### Source records:
= = = = =

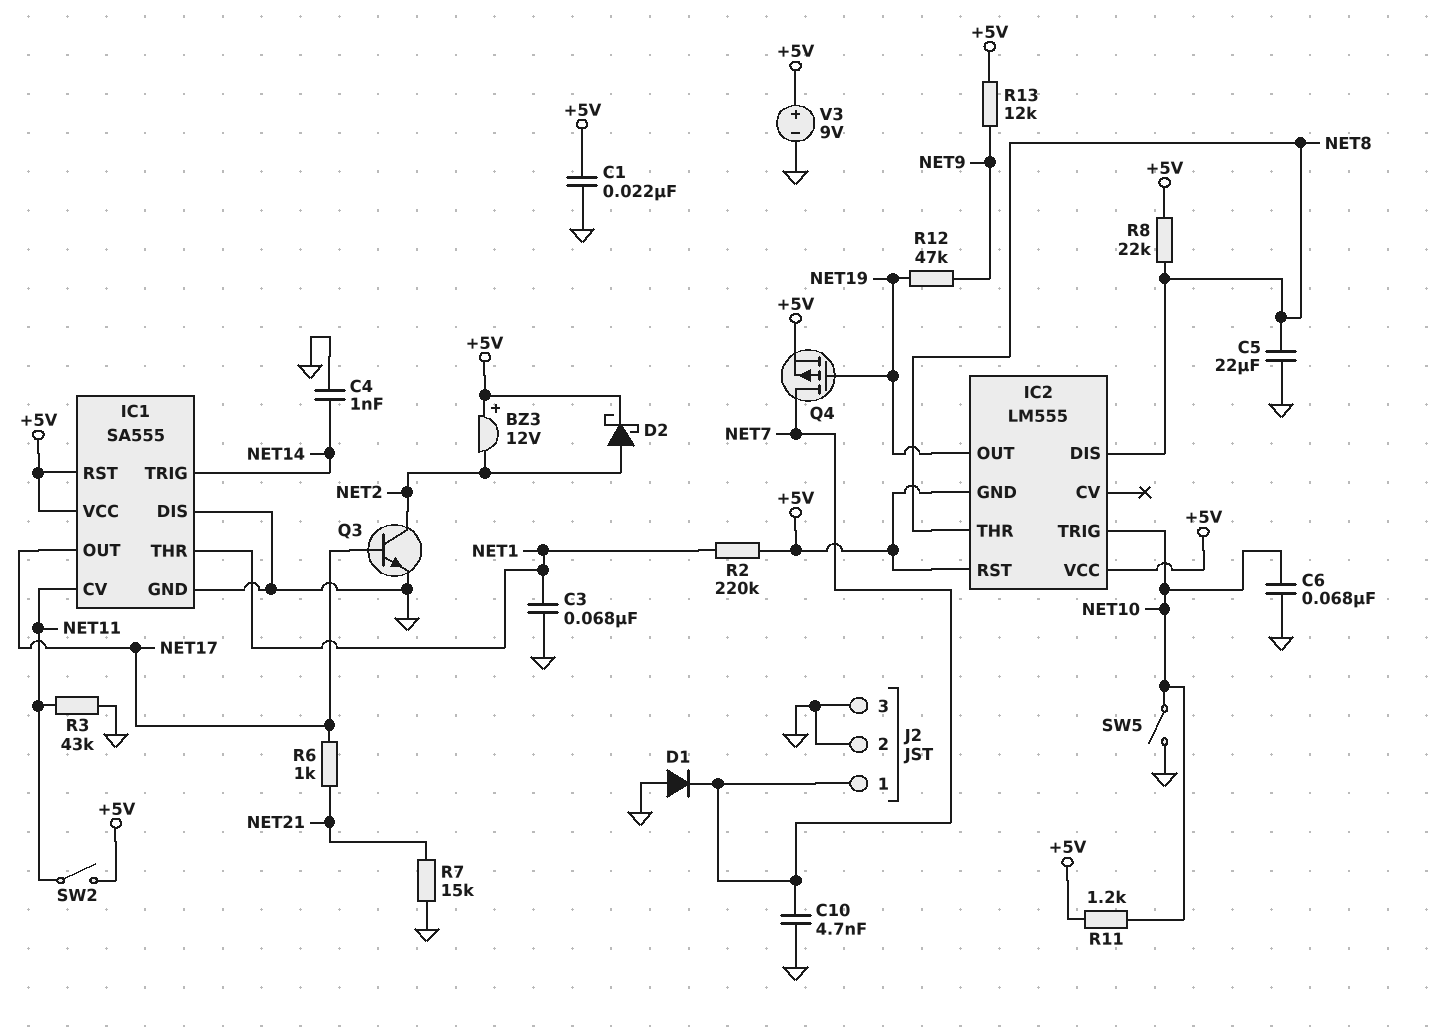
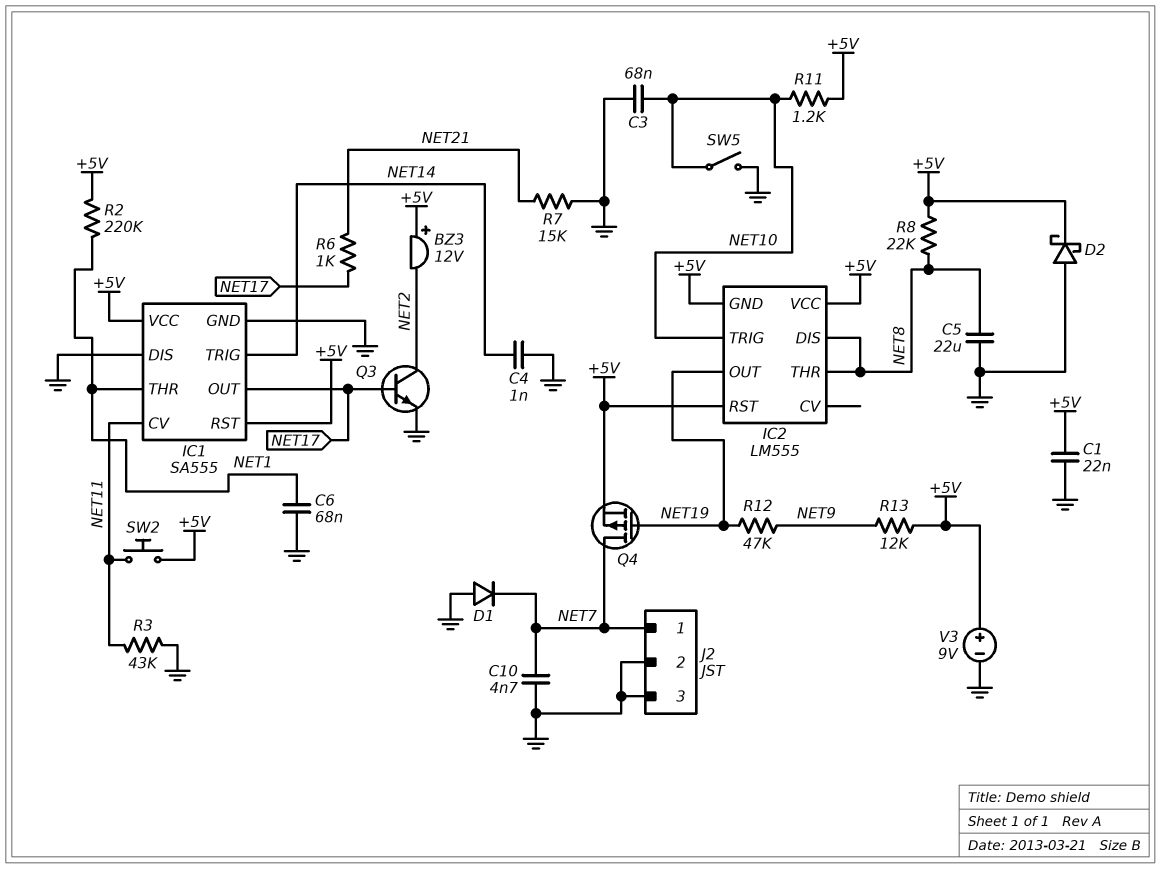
C3: 68nF (GND, NET1) -> 68nF (GND, NET10)
C6: 68nF (GND, NET10) -> 68nF (GND, NET1)
D2: schottky (A NET2, K +5V) -> schottky (A GND, K +5V)
SW2: switch (+5V, NET11) -> button (+5V, NET11)

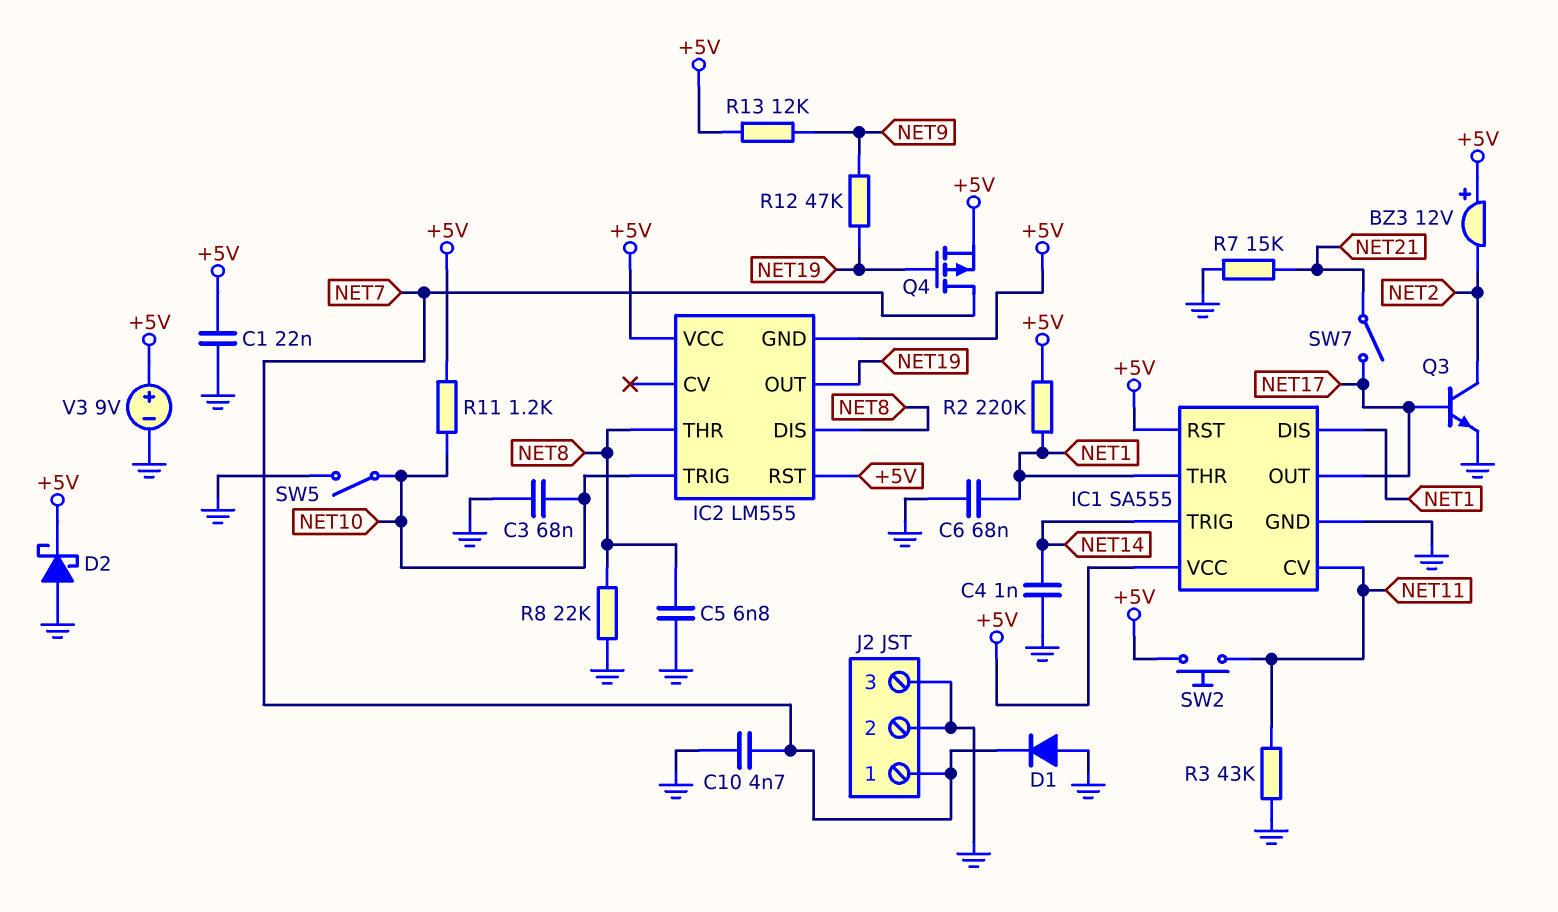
C5: 22uF (GND, NET8) -> 6.8nF (GND, NET8)
IC1 pin DIS: GND -> NET1
R6: 1k (NET17, NET21) -> none
R8: 22k (+5V, NET8) -> 22k (GND, NET8)
SW7: none -> switch (NET17, NET21)

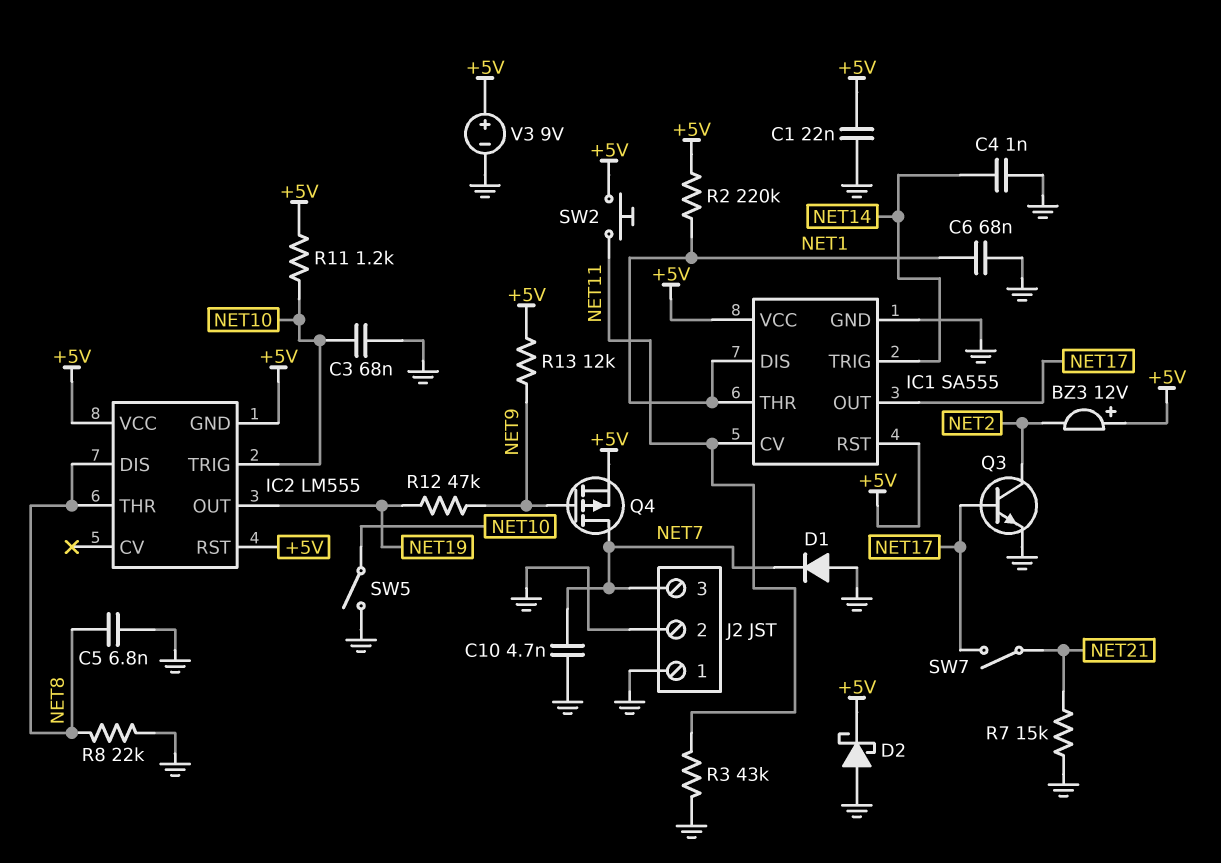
J2 pin 1: NET7 -> GND
J2 pin 3: GND -> NET7
Q4: PMOS (G NET19, D NET7, S +5V) -> PMOS (G NET9, D NET7, S +5V)

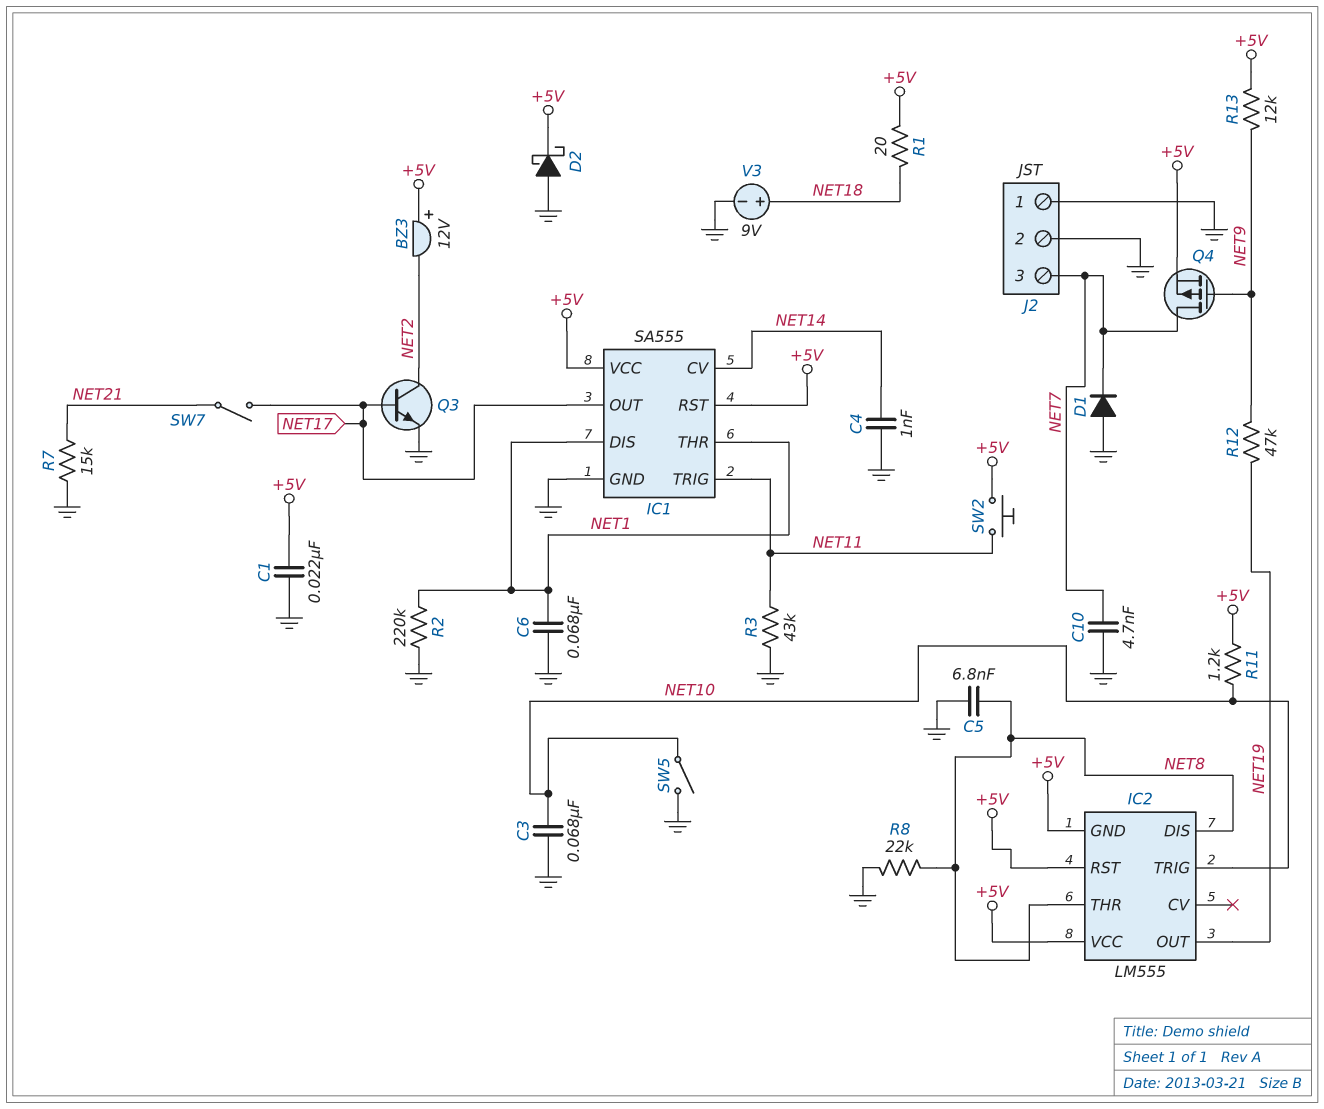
IC1 pin CV: NET11 -> NET14
IC1 pin TRIG: NET14 -> NET11
R1: none -> 20 (+5V, NET18)
R2: 220k (+5V, NET1) -> 220k (GND, NET1)
V3: 9V (plus +5V, minus GND) -> 9V (plus NET18, minus GND)

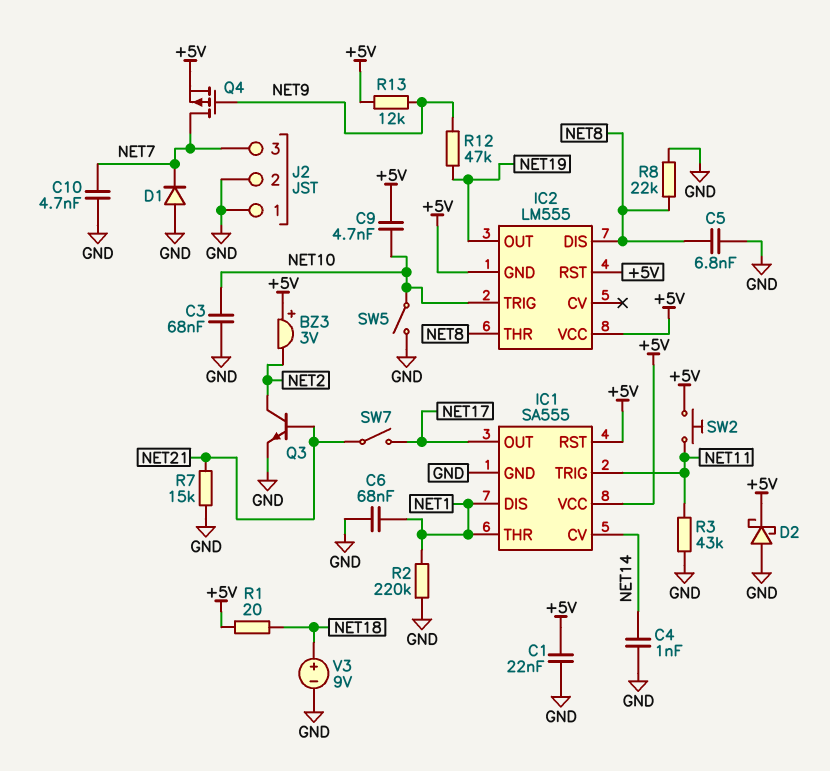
BZ3: buzzer 12V (plus +5V, minus NET2) -> buzzer 3V (plus +5V, minus NET2)
C9: none -> 4.7nF (+5V, NET10)
Q3: NPN (B NET17, C NET2, E GND) -> NPN (B NET21, C NET2, E GND)
R11: 1.2k (+5V, NET10) -> none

= = = = =

### Your instructions:
Retype the data in full. Images do not go in the copy.

### Expected answer:
C3: 68nF (GND, NET1) -> 68nF (GND, NET10)
C6: 68nF (GND, NET10) -> 68nF (GND, NET1)
D2: schottky (A NET2, K +5V) -> schottky (A GND, K +5V)
SW2: switch (+5V, NET11) -> button (+5V, NET11)

C5: 22uF (GND, NET8) -> 6.8nF (GND, NET8)
IC1 pin DIS: GND -> NET1
R6: 1k (NET17, NET21) -> none
R8: 22k (+5V, NET8) -> 22k (GND, NET8)
SW7: none -> switch (NET17, NET21)

J2 pin 1: NET7 -> GND
J2 pin 3: GND -> NET7
Q4: PMOS (G NET19, D NET7, S +5V) -> PMOS (G NET9, D NET7, S +5V)

IC1 pin CV: NET11 -> NET14
IC1 pin TRIG: NET14 -> NET11
R1: none -> 20 (+5V, NET18)
R2: 220k (+5V, NET1) -> 220k (GND, NET1)
V3: 9V (plus +5V, minus GND) -> 9V (plus NET18, minus GND)

BZ3: buzzer 12V (plus +5V, minus NET2) -> buzzer 3V (plus +5V, minus NET2)
C9: none -> 4.7nF (+5V, NET10)
Q3: NPN (B NET17, C NET2, E GND) -> NPN (B NET21, C NET2, E GND)
R11: 1.2k (+5V, NET10) -> none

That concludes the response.